■ Problem details:
Set down, exactly as written, the lines from the line holding "yellow dice: 10 -> 9" to the end of the data, inclusive, skipping any pictures.

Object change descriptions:

· · · · ·

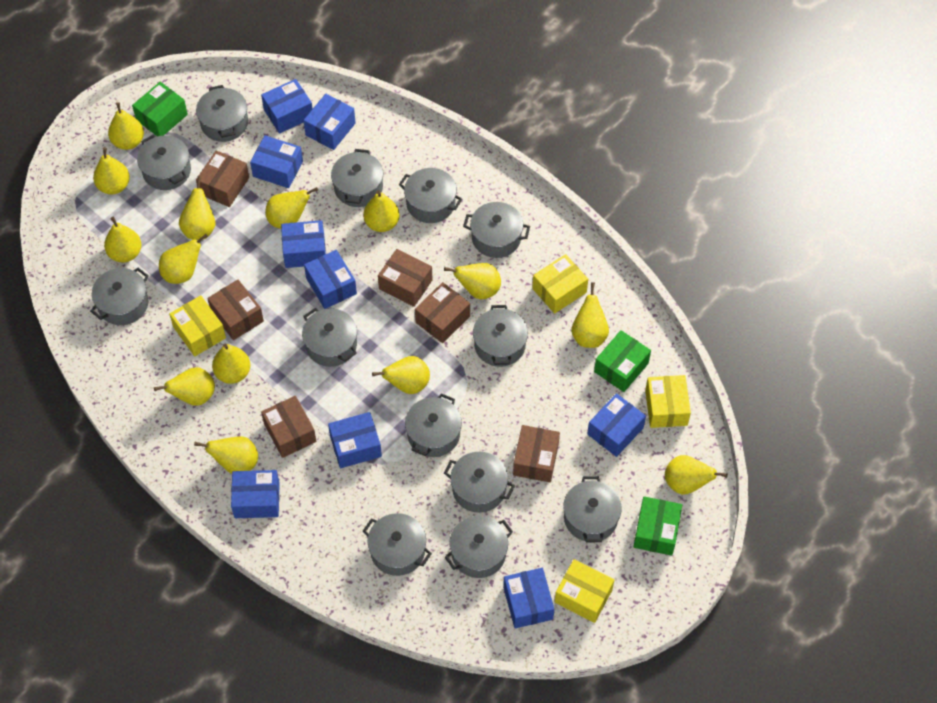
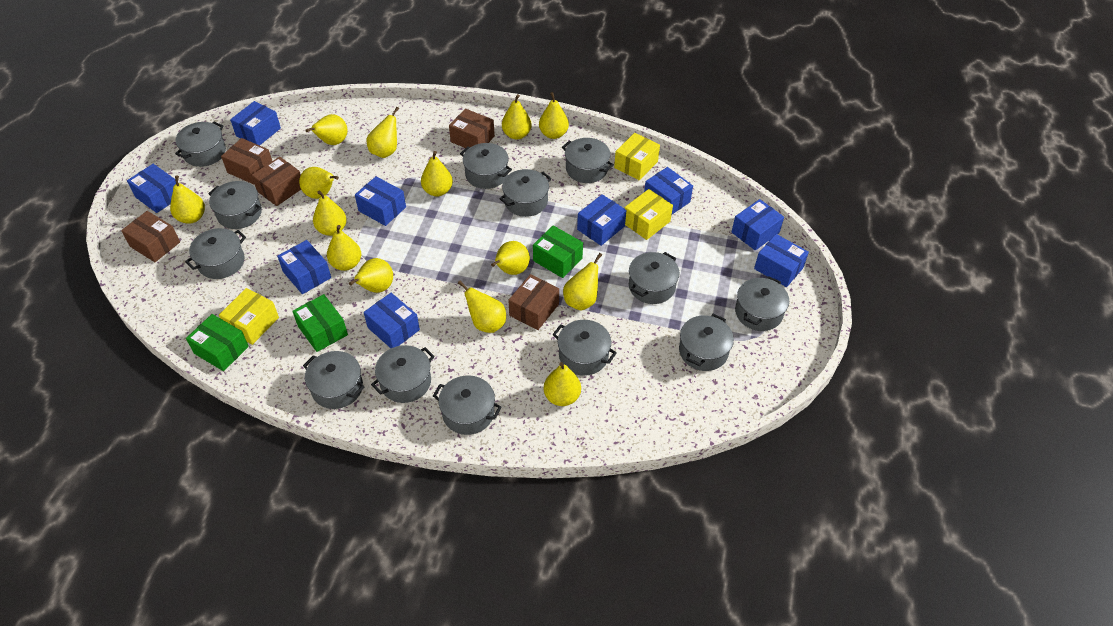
brown box: 6 -> 5
yellow box: 4 -> 3

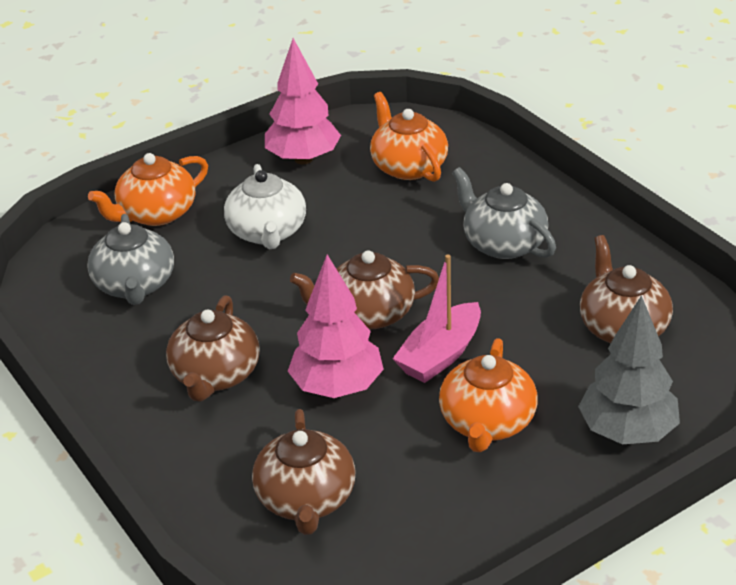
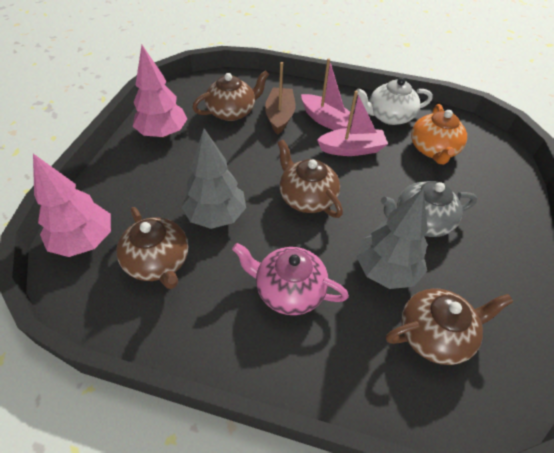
brown boat: 0 -> 1
grey teapot: 2 -> 1
grey tree: 1 -> 2
orange teapot: 3 -> 1
pink boat: 1 -> 2
pink teapot: 0 -> 1

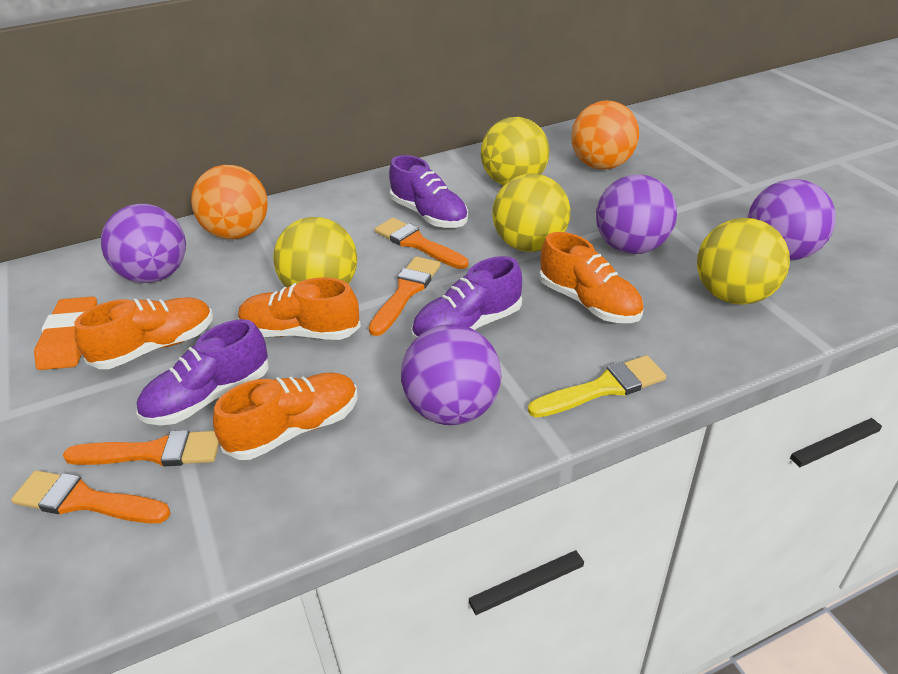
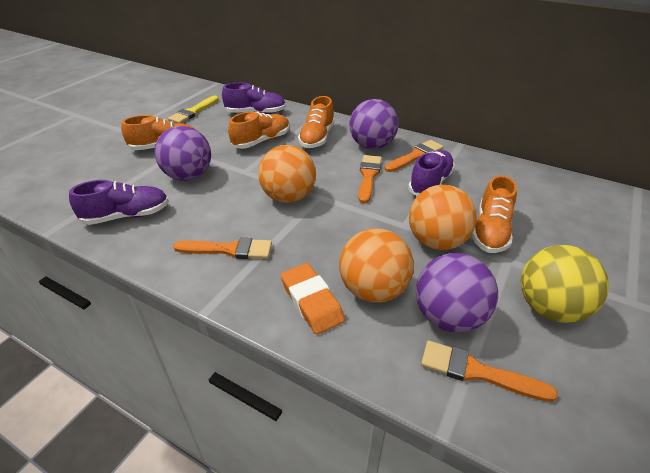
orange ball: 2 -> 3
purple ball: 4 -> 3
yellow ball: 4 -> 1

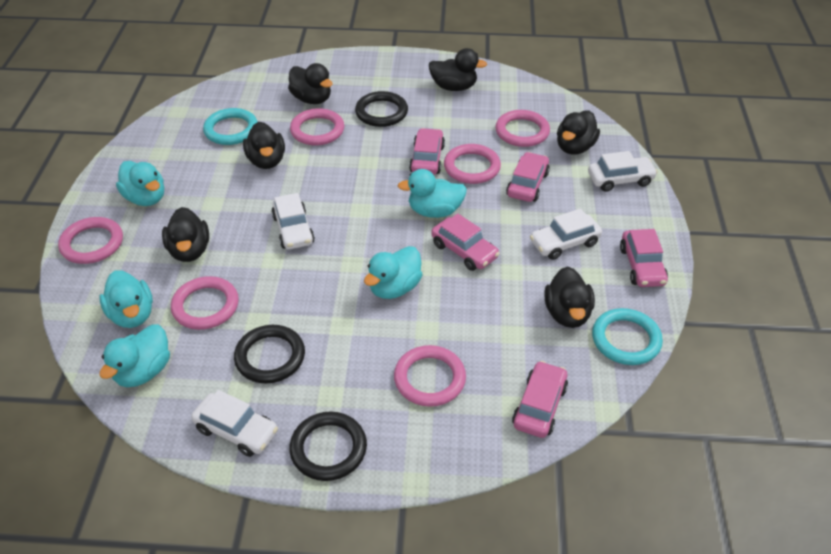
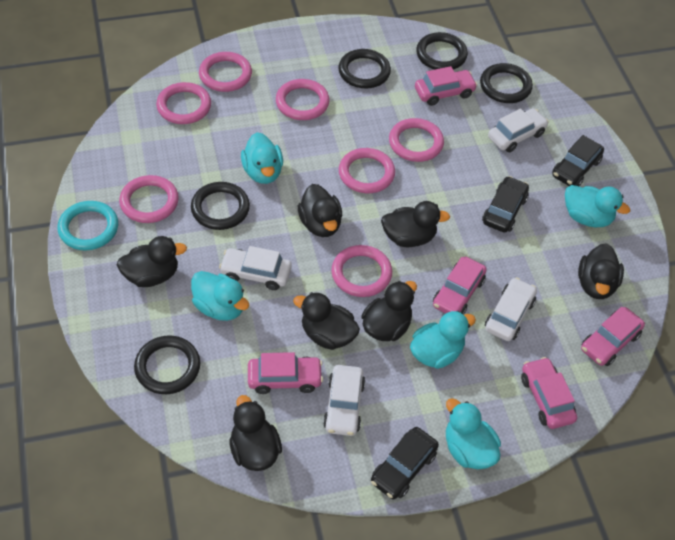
black car: 0 -> 3
black duck: 6 -> 7
black ring: 3 -> 5
pink ring: 6 -> 7
turquoise ring: 2 -> 1

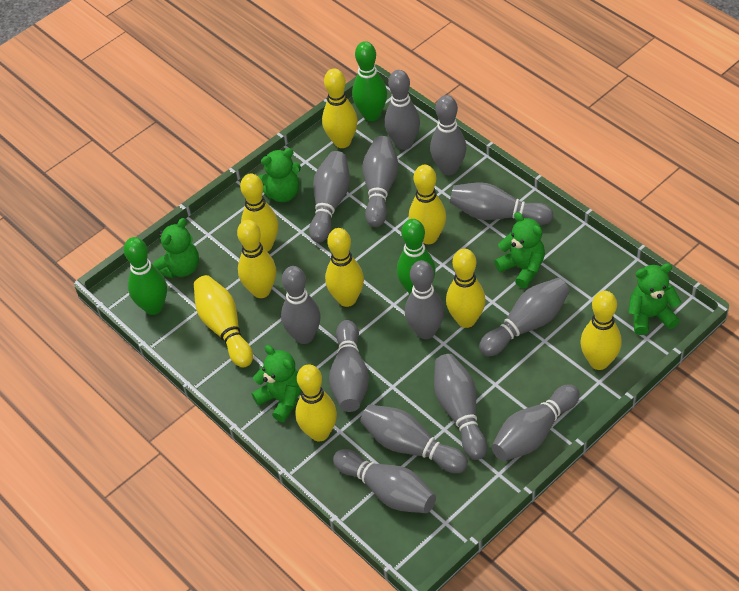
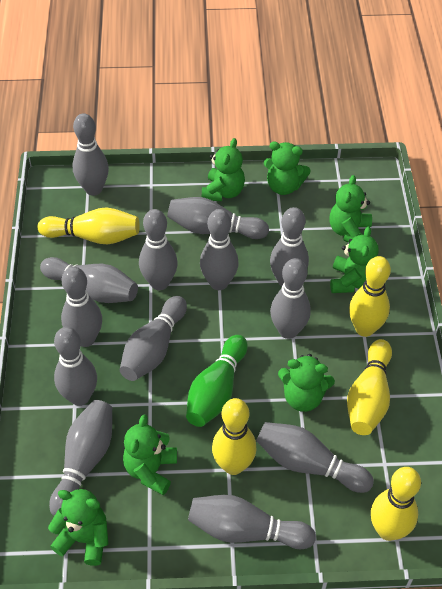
green bowling pin: 3 -> 1
green teddy bear: 5 -> 7
yellow bowling pin: 9 -> 5

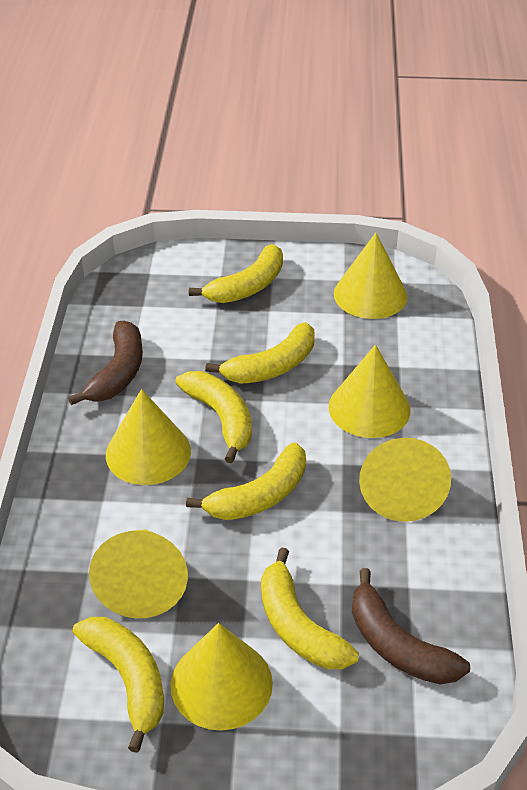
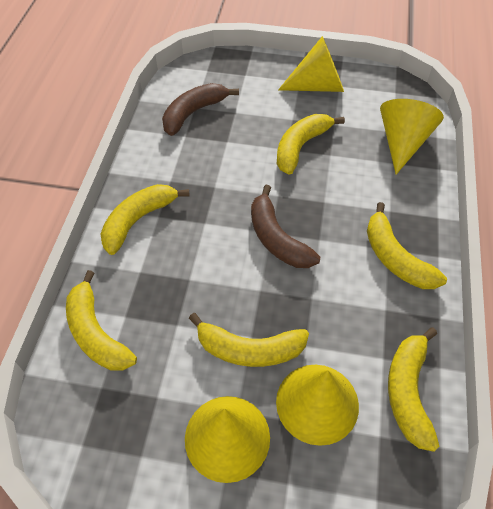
yellow cone: 6 -> 4

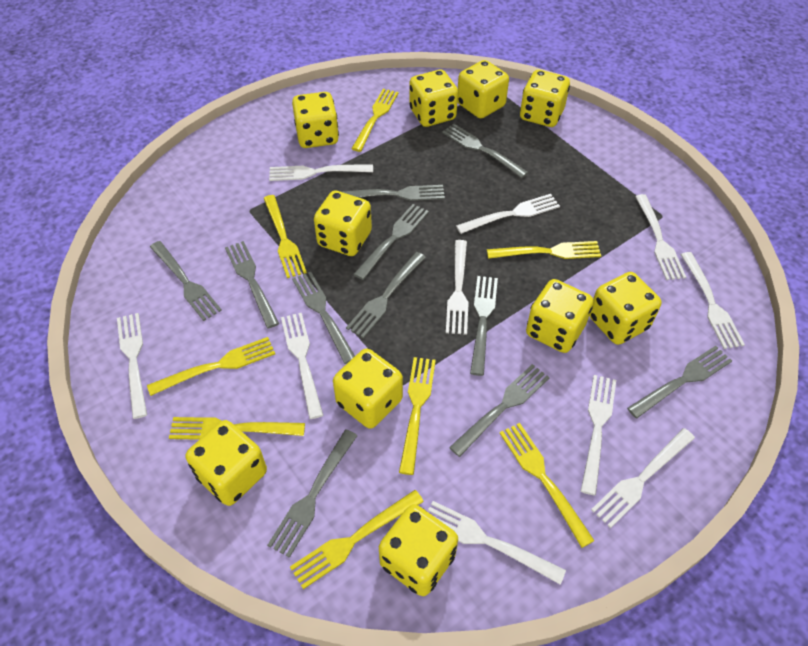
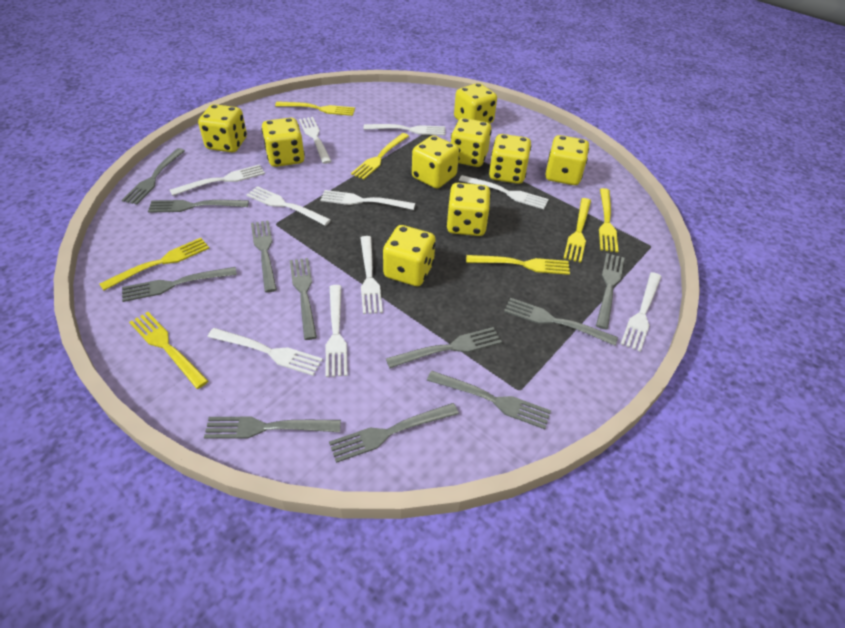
yellow dice: 10 -> 9
yellow fork: 8 -> 7

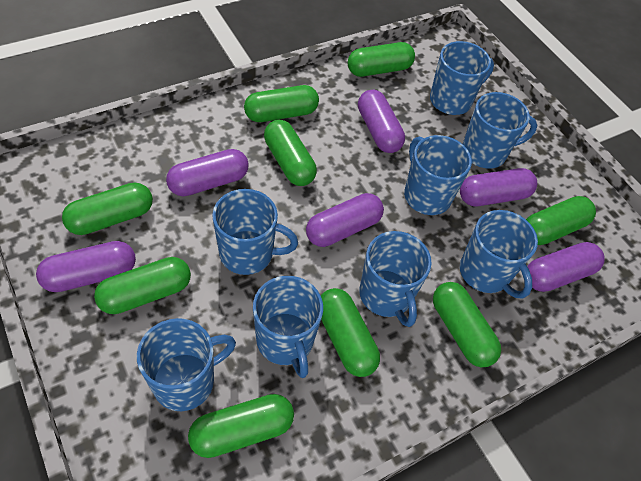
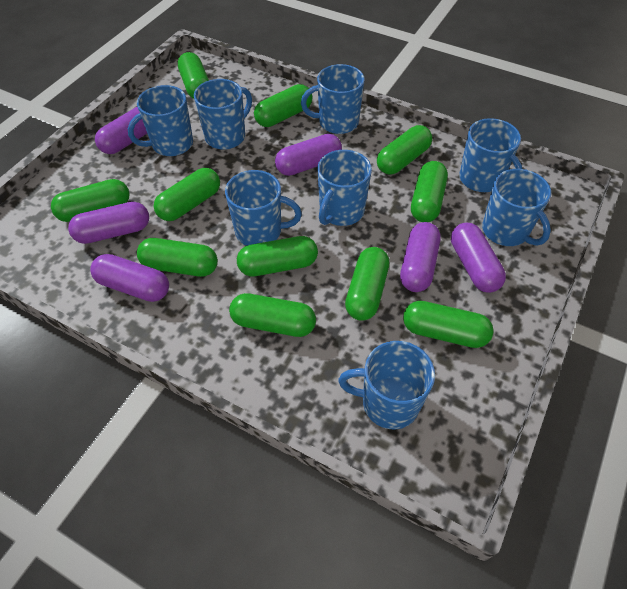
green capsule: 9 -> 11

· · · · ·

■ Solved exercise:
yellow dice: 10 -> 9
yellow fork: 8 -> 7

green capsule: 9 -> 11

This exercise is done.